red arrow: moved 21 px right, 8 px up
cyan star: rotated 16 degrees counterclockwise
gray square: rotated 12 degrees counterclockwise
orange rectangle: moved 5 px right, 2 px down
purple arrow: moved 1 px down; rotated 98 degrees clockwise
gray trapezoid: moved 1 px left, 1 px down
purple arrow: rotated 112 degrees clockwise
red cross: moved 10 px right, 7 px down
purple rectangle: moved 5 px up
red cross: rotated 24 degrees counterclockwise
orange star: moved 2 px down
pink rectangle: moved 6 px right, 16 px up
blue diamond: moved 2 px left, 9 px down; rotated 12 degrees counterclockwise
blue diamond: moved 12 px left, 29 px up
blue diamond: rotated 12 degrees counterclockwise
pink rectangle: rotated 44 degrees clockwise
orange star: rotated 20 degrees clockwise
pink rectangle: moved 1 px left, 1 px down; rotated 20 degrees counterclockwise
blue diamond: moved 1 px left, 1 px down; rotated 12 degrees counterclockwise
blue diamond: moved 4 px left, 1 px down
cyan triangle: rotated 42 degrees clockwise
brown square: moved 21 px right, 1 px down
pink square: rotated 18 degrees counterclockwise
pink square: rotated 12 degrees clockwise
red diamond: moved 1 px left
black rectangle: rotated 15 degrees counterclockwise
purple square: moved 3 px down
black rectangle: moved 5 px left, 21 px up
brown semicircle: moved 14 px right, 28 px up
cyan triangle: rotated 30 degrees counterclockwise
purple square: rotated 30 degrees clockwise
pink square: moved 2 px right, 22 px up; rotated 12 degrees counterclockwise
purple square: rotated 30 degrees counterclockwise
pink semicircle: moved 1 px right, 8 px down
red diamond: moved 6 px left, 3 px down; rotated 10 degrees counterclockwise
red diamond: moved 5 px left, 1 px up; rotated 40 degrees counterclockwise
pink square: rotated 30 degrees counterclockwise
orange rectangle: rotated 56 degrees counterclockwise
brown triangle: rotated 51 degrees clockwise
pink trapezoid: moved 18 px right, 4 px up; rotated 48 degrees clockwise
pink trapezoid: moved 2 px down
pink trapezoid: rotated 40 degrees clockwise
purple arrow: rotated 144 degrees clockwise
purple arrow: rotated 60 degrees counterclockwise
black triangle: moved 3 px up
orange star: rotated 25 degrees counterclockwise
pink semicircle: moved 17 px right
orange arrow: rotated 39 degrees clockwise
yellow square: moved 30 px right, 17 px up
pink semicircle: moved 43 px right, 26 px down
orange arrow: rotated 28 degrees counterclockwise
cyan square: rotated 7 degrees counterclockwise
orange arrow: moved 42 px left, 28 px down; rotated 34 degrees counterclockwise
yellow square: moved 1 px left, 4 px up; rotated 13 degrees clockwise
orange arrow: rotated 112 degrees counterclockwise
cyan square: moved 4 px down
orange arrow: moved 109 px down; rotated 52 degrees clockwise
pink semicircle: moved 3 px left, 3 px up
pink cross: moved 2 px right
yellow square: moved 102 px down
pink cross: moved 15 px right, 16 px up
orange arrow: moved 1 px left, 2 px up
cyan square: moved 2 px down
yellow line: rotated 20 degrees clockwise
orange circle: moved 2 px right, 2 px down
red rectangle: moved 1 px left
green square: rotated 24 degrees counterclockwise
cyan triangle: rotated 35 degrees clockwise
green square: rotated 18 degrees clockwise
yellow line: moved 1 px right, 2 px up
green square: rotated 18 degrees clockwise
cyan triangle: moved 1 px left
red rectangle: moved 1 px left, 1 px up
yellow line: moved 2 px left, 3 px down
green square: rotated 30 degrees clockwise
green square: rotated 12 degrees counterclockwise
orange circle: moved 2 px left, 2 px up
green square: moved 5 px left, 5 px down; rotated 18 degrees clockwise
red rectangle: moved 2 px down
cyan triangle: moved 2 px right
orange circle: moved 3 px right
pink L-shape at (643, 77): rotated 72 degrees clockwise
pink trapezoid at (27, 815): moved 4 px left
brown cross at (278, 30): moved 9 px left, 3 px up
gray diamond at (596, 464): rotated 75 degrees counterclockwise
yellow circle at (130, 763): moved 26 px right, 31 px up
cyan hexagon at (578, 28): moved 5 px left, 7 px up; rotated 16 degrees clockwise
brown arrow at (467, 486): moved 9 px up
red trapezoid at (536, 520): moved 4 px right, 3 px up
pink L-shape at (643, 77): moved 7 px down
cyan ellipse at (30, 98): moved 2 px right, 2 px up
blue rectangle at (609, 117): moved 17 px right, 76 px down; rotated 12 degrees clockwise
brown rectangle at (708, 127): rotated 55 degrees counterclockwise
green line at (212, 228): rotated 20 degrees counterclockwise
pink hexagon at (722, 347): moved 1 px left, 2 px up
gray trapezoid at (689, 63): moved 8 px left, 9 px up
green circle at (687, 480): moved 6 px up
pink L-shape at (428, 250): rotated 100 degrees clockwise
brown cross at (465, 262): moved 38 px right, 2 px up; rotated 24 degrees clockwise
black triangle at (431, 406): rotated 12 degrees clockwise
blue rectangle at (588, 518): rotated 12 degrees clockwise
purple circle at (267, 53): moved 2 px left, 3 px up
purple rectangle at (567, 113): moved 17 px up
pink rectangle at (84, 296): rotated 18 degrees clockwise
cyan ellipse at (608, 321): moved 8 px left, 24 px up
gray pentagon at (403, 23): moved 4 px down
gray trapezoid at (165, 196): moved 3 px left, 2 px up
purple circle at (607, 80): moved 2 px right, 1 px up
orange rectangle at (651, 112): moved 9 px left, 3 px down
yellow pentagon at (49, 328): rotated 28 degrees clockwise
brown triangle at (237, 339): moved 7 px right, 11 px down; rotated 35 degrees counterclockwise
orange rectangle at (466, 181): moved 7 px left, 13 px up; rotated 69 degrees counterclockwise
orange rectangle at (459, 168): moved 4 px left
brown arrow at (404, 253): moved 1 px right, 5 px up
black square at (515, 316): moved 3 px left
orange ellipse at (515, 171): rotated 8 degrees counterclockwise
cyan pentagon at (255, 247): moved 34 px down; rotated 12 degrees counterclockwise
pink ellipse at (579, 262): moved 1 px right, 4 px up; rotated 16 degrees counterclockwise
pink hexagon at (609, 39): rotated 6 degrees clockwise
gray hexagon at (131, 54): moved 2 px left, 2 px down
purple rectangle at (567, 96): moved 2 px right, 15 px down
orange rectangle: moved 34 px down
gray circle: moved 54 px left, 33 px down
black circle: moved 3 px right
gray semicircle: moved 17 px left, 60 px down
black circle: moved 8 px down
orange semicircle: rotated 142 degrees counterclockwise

### TASK INSTRUCTIONS:
Copy everything from the start of the material down to the line containing "brown square: moved 21 px right, 1 px down", changing "blue diamond" to "green diamond" and leaving every other word unchanged.

### TASK OUTPUT:
red arrow: moved 21 px right, 8 px up
cyan star: rotated 16 degrees counterclockwise
gray square: rotated 12 degrees counterclockwise
orange rectangle: moved 5 px right, 2 px down
purple arrow: moved 1 px down; rotated 98 degrees clockwise
gray trapezoid: moved 1 px left, 1 px down
purple arrow: rotated 112 degrees clockwise
red cross: moved 10 px right, 7 px down
purple rectangle: moved 5 px up
red cross: rotated 24 degrees counterclockwise
orange star: moved 2 px down
pink rectangle: moved 6 px right, 16 px up
green diamond: moved 2 px left, 9 px down; rotated 12 degrees counterclockwise
green diamond: moved 12 px left, 29 px up
green diamond: rotated 12 degrees counterclockwise
pink rectangle: rotated 44 degrees clockwise
orange star: rotated 20 degrees clockwise
pink rectangle: moved 1 px left, 1 px down; rotated 20 degrees counterclockwise
green diamond: moved 1 px left, 1 px down; rotated 12 degrees counterclockwise
green diamond: moved 4 px left, 1 px down
cyan triangle: rotated 42 degrees clockwise
brown square: moved 21 px right, 1 px down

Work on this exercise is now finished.